▶ **Exercise prompt**
In the entries that follow, the lines from the one with "D4: LED (A W39, K W25) -> none" through the one with "RY2: G5LE-1 -> HF3FF" are the ones to write out, exactly and with both ends included. Nothing else should appear.

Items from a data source
Segment Open
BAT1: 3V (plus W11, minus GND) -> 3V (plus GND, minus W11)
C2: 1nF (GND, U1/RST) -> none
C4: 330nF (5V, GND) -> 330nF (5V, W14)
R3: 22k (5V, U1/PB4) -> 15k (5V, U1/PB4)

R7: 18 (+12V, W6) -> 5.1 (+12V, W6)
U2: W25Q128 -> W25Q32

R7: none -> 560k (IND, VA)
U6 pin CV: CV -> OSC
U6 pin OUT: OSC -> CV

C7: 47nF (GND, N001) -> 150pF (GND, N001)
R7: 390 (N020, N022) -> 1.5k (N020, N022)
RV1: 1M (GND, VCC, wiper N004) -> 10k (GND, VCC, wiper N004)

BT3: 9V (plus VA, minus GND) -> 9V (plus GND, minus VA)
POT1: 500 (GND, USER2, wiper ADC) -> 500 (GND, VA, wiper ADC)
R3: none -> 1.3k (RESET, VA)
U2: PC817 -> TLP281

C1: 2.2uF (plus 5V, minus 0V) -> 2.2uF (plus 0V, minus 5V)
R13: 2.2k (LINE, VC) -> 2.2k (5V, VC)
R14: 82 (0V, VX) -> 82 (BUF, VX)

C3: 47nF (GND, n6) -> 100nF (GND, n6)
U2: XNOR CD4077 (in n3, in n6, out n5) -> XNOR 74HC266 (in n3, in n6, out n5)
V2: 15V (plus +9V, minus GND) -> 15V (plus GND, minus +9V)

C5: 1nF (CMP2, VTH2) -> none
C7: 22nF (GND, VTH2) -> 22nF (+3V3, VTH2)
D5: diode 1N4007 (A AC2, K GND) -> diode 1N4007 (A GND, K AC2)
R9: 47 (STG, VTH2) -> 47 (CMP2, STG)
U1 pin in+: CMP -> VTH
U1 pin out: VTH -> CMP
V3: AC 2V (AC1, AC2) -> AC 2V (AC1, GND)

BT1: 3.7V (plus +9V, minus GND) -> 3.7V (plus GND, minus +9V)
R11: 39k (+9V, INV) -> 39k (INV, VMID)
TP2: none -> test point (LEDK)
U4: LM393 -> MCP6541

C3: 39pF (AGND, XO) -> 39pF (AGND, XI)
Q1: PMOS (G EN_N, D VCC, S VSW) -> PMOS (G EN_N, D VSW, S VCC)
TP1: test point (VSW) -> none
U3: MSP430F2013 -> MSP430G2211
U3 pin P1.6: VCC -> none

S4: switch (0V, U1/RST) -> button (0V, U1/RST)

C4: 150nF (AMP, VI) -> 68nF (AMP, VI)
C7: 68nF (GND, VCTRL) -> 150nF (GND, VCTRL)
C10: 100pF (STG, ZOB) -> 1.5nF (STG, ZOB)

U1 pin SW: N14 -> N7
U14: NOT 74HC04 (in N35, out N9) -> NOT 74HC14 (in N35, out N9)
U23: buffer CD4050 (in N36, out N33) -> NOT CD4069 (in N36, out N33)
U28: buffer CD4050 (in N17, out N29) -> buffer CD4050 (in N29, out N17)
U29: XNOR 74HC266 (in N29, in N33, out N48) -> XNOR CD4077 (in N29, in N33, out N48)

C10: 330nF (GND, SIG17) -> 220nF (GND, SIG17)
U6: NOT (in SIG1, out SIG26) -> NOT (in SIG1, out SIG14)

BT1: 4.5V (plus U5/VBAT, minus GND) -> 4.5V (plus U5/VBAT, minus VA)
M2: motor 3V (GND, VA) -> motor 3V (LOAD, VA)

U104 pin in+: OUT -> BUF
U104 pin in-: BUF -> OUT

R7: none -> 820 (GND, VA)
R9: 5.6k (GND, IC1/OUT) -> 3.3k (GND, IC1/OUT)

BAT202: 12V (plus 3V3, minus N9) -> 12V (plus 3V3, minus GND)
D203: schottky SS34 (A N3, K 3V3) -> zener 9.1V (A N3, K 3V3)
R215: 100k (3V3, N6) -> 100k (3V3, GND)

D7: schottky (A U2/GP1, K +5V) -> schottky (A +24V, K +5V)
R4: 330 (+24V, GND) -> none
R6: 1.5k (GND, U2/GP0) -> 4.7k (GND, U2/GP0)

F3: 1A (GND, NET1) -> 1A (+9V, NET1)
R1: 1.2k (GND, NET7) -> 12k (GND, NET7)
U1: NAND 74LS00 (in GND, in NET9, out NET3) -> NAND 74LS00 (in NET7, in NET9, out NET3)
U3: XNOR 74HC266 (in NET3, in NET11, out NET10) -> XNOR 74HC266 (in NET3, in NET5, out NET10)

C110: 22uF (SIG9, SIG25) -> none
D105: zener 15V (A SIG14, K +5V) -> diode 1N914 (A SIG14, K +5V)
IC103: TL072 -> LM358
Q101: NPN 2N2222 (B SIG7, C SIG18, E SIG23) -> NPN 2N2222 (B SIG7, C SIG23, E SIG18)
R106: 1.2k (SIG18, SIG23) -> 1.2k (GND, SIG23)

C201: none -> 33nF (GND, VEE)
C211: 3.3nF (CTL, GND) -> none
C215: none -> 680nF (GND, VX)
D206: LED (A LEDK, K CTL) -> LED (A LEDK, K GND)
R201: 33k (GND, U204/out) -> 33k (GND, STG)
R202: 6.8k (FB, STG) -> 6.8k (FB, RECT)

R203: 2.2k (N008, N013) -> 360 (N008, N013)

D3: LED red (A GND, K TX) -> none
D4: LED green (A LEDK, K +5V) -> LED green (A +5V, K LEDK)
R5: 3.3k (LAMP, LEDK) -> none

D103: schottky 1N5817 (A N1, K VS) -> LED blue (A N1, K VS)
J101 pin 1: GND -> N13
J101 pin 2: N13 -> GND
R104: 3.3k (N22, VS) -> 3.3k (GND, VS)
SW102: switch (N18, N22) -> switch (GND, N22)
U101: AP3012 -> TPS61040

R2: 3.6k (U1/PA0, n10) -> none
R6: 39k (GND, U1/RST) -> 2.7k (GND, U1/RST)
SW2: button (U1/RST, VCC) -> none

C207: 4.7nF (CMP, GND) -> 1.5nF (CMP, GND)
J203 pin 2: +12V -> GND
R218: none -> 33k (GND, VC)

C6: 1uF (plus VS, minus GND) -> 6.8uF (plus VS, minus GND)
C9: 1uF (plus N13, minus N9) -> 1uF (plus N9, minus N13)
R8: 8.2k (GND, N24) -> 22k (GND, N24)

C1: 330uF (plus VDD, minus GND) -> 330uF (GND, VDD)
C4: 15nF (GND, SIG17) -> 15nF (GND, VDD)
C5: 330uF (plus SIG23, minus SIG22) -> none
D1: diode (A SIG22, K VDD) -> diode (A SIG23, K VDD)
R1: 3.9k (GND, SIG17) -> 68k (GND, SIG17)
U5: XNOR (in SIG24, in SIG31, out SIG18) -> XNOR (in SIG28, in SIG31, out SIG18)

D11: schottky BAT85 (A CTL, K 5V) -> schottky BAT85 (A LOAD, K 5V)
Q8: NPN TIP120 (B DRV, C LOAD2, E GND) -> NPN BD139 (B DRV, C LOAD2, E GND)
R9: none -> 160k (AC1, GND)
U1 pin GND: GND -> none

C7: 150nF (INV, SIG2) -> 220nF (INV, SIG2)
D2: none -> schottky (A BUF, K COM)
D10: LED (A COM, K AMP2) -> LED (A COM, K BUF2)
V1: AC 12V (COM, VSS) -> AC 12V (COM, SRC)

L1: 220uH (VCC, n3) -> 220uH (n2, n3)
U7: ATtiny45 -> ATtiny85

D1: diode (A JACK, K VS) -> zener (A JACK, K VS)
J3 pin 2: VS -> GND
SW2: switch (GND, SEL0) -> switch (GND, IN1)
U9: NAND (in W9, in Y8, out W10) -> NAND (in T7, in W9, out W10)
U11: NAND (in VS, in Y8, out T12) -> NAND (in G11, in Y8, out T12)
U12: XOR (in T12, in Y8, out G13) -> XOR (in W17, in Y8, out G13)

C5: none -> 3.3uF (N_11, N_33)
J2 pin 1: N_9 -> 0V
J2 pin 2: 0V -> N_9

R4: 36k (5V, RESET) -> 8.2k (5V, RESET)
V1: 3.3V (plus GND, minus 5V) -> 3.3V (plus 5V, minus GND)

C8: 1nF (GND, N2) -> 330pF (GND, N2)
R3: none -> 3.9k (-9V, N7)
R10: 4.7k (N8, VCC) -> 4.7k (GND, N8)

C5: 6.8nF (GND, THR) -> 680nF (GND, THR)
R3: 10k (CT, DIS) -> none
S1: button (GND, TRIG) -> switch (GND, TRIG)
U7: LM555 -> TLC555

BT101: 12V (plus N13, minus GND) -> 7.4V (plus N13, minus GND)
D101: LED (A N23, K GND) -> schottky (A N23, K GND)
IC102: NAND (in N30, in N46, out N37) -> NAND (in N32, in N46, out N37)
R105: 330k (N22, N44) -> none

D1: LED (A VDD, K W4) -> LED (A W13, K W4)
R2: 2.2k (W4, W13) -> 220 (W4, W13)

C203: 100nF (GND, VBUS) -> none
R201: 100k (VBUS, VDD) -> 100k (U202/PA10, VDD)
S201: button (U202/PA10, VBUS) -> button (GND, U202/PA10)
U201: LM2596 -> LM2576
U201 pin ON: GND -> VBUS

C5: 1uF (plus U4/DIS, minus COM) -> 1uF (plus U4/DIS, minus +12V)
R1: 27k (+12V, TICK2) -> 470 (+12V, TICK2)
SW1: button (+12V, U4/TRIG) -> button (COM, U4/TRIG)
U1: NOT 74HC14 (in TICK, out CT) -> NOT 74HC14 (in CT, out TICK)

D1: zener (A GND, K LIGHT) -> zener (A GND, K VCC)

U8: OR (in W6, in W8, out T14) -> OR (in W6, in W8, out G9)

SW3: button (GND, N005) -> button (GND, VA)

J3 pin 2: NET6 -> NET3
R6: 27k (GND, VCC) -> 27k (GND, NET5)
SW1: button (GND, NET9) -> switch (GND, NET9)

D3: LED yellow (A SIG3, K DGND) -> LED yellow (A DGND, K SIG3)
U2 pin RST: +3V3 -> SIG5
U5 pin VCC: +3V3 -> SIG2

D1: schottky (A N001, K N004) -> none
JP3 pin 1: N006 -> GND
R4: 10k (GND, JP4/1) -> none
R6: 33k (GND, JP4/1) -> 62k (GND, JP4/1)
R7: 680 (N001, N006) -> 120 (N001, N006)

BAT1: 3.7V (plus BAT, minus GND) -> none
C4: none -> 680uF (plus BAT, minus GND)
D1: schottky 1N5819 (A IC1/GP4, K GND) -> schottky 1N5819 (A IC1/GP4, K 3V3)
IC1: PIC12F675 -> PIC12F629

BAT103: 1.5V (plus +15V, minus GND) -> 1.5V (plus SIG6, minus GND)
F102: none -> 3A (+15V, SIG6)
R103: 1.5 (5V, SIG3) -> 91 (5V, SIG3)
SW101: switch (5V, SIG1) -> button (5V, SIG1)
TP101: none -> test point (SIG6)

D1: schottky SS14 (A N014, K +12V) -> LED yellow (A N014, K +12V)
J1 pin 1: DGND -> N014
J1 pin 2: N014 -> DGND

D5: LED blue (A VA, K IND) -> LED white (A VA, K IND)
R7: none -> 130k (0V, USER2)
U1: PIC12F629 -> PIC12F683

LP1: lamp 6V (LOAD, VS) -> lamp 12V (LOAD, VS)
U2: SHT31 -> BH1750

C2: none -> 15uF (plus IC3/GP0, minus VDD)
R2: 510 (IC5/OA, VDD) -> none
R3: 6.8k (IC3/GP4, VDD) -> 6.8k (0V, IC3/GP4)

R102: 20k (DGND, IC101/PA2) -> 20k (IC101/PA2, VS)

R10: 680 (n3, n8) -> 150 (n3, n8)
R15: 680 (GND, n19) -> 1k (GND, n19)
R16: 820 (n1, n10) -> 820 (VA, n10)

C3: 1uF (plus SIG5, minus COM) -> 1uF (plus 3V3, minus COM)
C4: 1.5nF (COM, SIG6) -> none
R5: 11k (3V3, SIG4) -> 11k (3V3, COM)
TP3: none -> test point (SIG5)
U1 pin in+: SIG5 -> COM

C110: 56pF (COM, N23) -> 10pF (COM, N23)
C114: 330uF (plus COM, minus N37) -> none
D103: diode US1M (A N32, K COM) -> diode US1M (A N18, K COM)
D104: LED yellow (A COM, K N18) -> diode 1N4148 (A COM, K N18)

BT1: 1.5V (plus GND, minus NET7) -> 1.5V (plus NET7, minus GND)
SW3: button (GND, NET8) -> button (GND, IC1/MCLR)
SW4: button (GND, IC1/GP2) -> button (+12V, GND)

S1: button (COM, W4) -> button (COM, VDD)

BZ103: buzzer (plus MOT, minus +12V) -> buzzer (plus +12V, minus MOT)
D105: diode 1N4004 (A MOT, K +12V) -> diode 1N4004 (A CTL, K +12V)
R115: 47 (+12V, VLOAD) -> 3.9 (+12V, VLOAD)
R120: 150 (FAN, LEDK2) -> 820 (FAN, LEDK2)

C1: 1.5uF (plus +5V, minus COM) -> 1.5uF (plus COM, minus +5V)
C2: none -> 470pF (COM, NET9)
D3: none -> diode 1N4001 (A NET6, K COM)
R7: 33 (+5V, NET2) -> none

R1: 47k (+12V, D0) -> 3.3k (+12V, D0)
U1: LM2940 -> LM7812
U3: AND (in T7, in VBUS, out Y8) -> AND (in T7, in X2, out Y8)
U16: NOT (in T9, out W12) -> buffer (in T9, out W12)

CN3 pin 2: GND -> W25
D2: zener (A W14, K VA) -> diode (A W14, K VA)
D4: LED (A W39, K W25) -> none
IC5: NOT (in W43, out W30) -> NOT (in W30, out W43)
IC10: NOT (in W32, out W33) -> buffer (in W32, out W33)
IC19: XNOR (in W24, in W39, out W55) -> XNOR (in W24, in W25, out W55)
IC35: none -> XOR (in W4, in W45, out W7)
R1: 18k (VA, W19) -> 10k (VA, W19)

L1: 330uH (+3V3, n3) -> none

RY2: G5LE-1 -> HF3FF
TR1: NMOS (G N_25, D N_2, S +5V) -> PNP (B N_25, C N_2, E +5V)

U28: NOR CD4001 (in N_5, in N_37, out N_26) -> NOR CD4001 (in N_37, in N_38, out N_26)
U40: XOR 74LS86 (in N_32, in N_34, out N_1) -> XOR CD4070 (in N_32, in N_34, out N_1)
Segment Closed
▶ **Result for this task**
D4: LED (A W39, K W25) -> none
IC5: NOT (in W43, out W30) -> NOT (in W30, out W43)
IC10: NOT (in W32, out W33) -> buffer (in W32, out W33)
IC19: XNOR (in W24, in W39, out W55) -> XNOR (in W24, in W25, out W55)
IC35: none -> XOR (in W4, in W45, out W7)
R1: 18k (VA, W19) -> 10k (VA, W19)

L1: 330uH (+3V3, n3) -> none

RY2: G5LE-1 -> HF3FF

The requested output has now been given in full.